Return the lines below that contain "spryskiwacz".
Provided material Start Marker
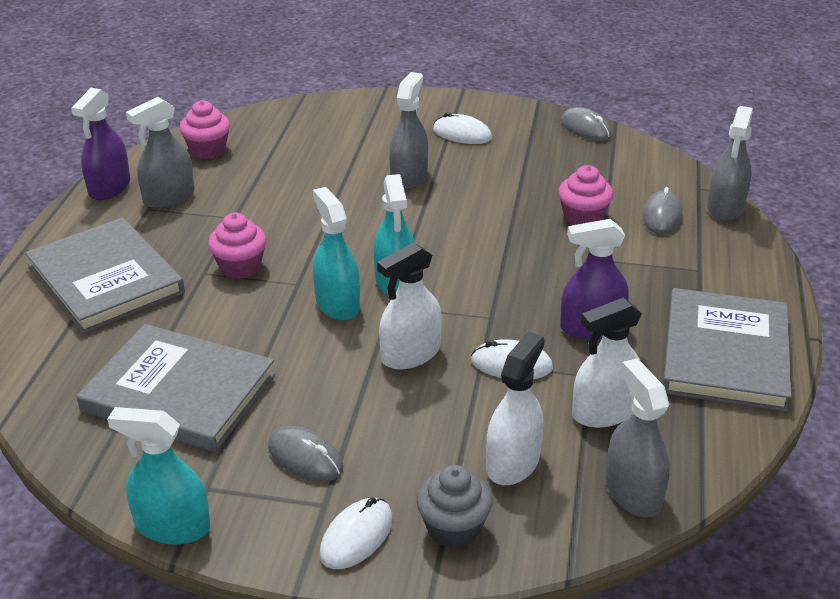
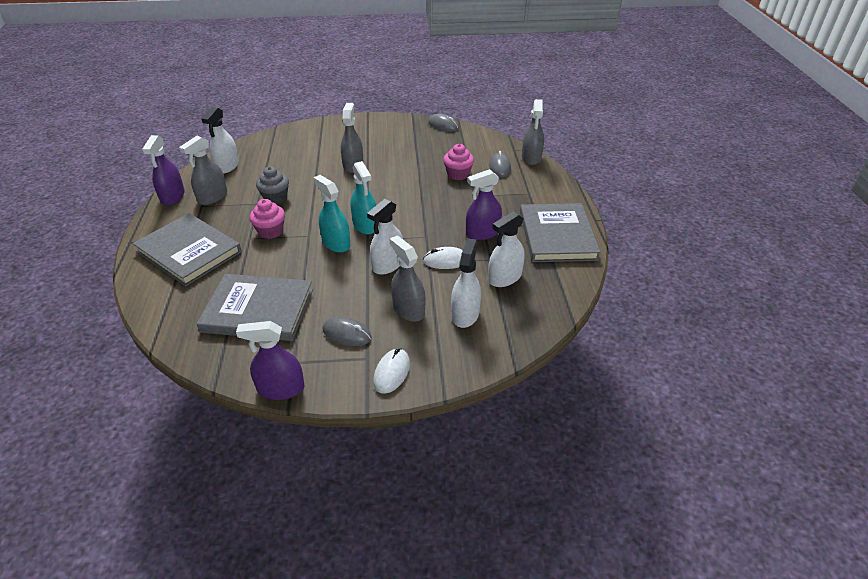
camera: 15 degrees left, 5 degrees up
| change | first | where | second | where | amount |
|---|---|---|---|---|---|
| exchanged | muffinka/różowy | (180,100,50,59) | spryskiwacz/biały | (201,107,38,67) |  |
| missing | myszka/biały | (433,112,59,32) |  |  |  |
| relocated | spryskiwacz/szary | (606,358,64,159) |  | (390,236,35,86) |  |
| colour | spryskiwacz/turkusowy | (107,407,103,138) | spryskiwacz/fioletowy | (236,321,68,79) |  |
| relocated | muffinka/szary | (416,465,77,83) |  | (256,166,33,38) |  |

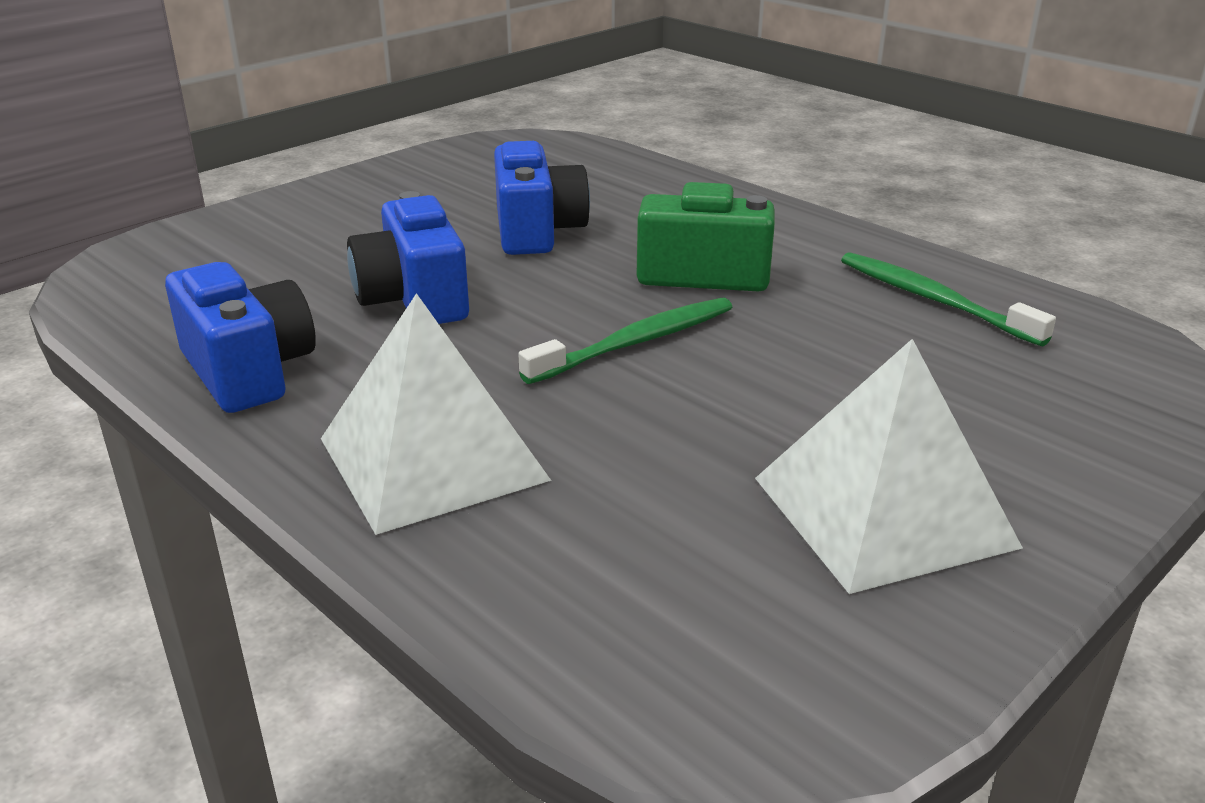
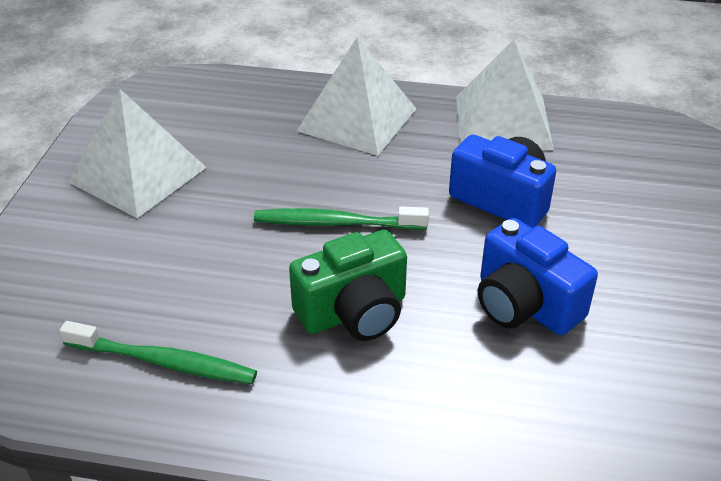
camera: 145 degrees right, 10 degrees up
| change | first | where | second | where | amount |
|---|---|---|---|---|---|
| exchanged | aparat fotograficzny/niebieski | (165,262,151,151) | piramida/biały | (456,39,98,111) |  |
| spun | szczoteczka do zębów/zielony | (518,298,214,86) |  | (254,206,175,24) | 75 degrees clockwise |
Provided material End Marker
▸ Exercise output:
| exchanged | muffinka/różowy | (180,100,50,59) | spryskiwacz/biały | (201,107,38,67) |  |
| relocated | spryskiwacz/szary | (606,358,64,159) |  | (390,236,35,86) |  |
| colour | spryskiwacz/turkusowy | (107,407,103,138) | spryskiwacz/fioletowy | (236,321,68,79) |  |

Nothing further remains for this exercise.